= Beginning of Section =

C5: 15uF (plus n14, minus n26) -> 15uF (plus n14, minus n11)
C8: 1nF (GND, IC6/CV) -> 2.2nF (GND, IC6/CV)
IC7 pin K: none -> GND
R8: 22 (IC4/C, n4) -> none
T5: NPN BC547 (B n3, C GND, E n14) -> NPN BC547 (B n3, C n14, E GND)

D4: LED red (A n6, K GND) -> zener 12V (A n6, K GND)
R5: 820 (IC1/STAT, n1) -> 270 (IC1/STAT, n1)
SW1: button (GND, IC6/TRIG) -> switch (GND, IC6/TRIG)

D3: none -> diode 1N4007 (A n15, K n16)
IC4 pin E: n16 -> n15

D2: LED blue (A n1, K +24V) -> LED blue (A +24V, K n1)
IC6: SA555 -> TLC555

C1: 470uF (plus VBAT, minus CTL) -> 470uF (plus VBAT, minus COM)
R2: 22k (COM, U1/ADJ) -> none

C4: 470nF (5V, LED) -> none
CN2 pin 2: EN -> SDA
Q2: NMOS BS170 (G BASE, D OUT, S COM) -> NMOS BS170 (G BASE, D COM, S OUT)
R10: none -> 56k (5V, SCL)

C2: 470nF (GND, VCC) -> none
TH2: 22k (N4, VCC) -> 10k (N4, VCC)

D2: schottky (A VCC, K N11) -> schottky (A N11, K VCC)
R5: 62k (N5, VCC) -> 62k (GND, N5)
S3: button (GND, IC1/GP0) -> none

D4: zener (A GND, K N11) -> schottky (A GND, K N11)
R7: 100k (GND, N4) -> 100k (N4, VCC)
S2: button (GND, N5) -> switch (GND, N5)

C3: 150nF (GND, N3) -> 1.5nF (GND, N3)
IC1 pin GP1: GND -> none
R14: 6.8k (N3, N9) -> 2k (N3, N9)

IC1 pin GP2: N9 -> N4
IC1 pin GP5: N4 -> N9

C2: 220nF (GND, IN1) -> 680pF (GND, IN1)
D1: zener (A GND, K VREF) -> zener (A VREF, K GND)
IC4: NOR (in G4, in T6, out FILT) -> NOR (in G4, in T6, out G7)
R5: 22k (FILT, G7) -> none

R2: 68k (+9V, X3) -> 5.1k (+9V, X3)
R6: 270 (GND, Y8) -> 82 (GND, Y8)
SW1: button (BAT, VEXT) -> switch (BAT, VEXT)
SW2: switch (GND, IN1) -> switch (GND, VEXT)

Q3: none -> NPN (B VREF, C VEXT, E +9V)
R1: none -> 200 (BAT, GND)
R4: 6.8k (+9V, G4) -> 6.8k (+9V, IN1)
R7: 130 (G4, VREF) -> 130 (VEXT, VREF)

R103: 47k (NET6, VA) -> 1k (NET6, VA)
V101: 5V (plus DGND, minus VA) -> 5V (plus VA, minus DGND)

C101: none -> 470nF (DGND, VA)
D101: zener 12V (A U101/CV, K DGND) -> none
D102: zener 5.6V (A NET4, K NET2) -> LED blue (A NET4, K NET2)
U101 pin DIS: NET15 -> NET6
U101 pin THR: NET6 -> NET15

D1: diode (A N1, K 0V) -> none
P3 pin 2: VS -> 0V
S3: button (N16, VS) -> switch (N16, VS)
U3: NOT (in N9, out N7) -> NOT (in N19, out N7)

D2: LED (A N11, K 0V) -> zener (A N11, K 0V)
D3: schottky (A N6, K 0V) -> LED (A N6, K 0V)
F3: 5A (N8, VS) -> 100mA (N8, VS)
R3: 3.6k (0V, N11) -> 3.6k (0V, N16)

= End of Section =

### PROBLEM TO WORK ON:
Across the entries above, work out how many lines include the string "diode", and report only that figure.

### OUTPUT OF THE EXERCISE:
2